◆ Assigned task: For this exercise, reproduce only the lines from the one holding "L3: none -> 15uH (N010, N014)" through the final line of the data below, exactly, and omit pictures.

◆ Entries supplied:
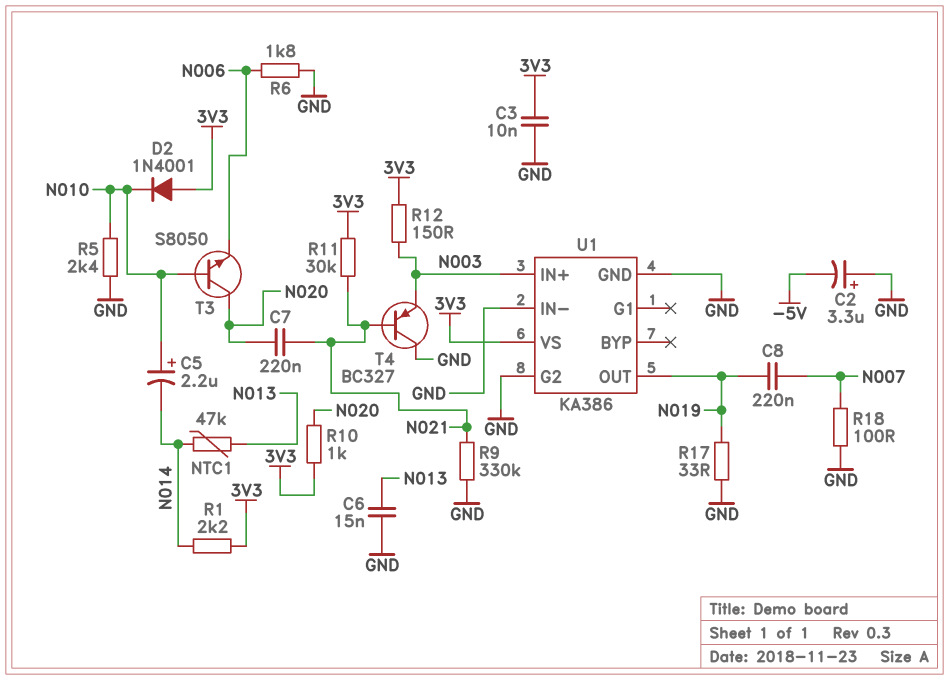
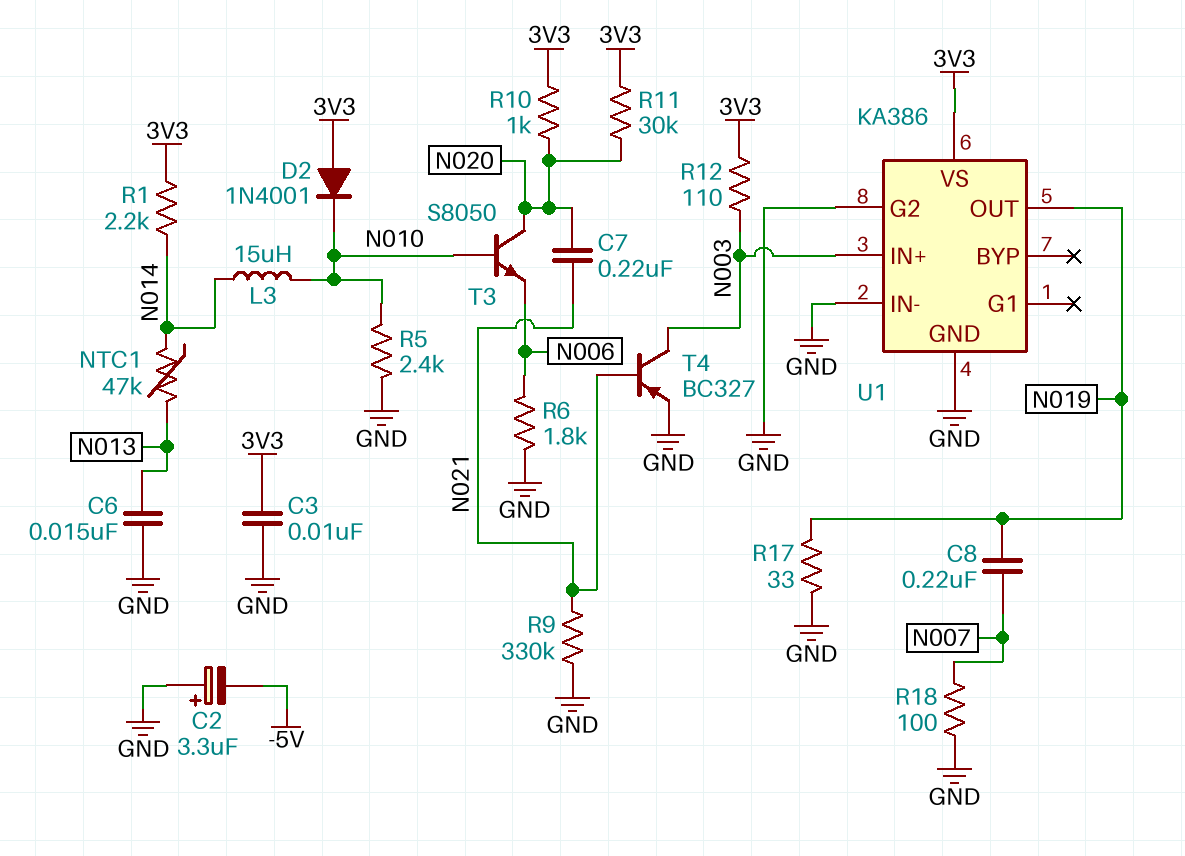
C5: 2.2uF (plus N010, minus N014) -> none
L3: none -> 15uH (N010, N014)
R11: 30k (3V3, N021) -> 30k (3V3, N020)
R12: 150 (3V3, N003) -> 110 (3V3, N003)
T4: PNP BC327 (B N021, C GND, E N003) -> PNP BC327 (B N021, C N003, E GND)

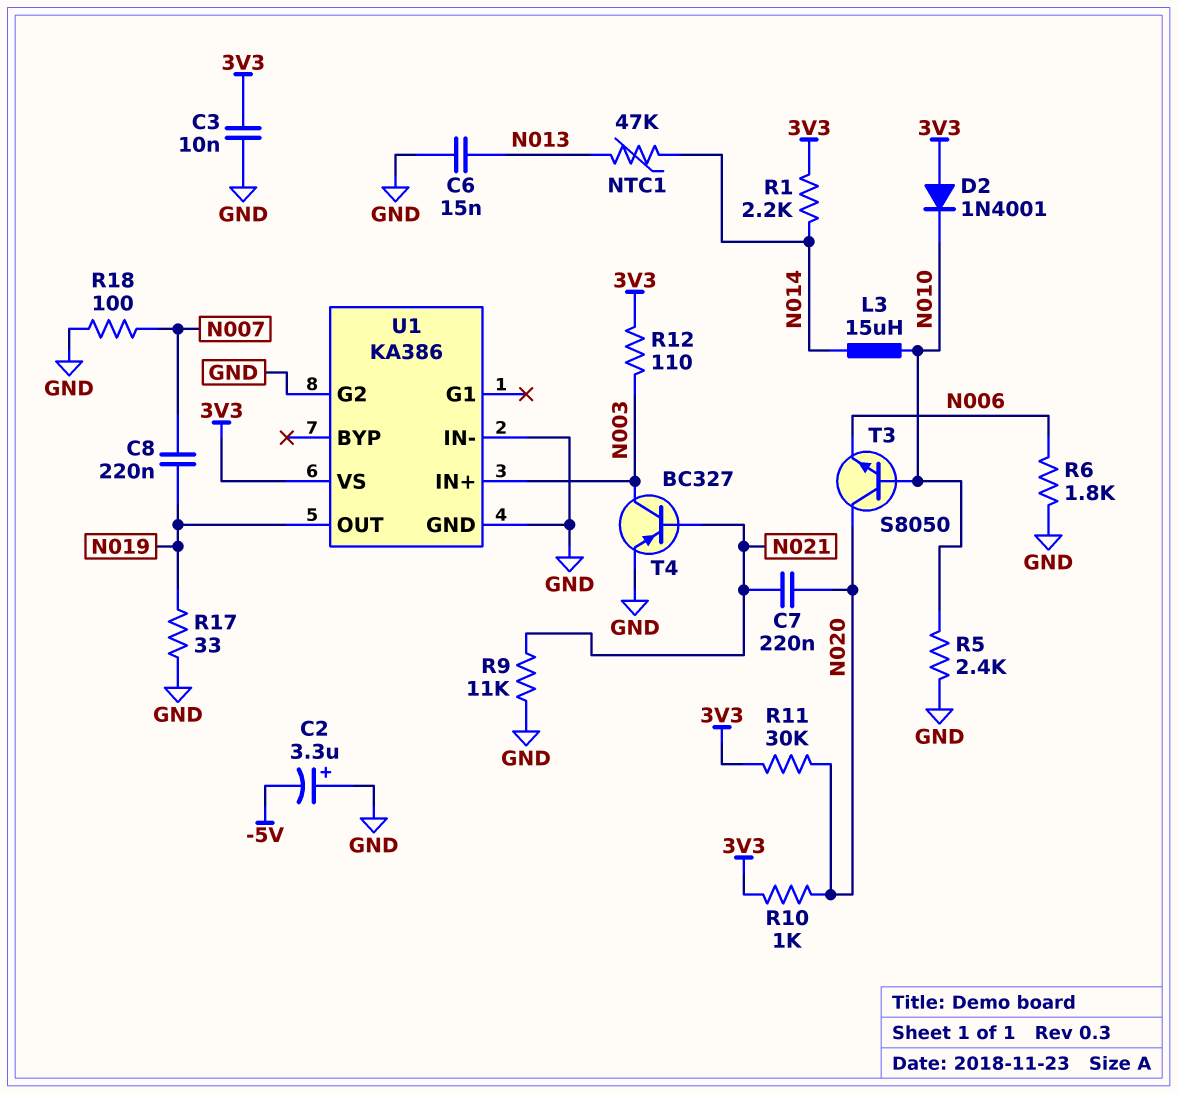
R9: 330k (GND, N021) -> 11k (GND, N021)

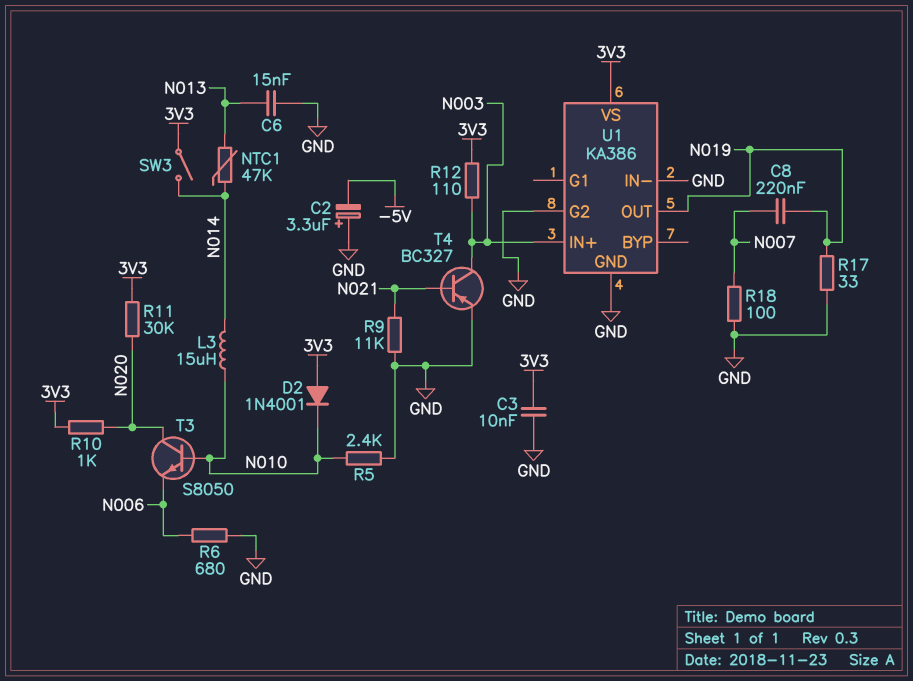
C7: 220nF (N020, N021) -> none
R1: 2.2k (3V3, N014) -> none
R6: 1.8k (GND, N006) -> 680 (GND, N006)
SW3: none -> switch (3V3, N014)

◆ Solution:
L3: none -> 15uH (N010, N014)
R11: 30k (3V3, N021) -> 30k (3V3, N020)
R12: 150 (3V3, N003) -> 110 (3V3, N003)
T4: PNP BC327 (B N021, C GND, E N003) -> PNP BC327 (B N021, C N003, E GND)

R9: 330k (GND, N021) -> 11k (GND, N021)

C7: 220nF (N020, N021) -> none
R1: 2.2k (3V3, N014) -> none
R6: 1.8k (GND, N006) -> 680 (GND, N006)
SW3: none -> switch (3V3, N014)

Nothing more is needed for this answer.